(Collected data)
- - -
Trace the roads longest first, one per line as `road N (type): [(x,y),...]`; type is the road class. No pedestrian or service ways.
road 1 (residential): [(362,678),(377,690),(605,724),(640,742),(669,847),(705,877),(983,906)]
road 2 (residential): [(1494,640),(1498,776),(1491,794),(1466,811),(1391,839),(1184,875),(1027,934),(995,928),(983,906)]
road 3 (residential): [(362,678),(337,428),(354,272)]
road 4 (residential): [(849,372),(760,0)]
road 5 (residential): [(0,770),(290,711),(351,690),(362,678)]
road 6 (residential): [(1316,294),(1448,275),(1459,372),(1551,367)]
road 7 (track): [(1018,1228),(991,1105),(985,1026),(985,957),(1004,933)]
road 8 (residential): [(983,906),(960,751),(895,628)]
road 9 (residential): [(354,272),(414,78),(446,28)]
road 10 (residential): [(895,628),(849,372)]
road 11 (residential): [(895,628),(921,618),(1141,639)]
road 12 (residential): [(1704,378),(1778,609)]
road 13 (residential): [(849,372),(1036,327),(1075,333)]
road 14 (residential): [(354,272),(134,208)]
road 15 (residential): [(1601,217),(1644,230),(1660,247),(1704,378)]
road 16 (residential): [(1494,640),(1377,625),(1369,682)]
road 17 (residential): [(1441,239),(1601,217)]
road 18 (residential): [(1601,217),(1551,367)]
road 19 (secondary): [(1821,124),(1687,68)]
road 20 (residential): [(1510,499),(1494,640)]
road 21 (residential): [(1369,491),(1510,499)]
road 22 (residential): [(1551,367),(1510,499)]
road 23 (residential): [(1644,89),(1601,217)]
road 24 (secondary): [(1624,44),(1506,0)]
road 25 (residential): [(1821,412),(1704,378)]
- - -
• WHAT YOU NEED TO DO:
Return all lines above that mention the word "secondary".

• WRITTEN RESPONSE:
road 19 (secondary): [(1821,124),(1687,68)]
road 24 (secondary): [(1624,44),(1506,0)]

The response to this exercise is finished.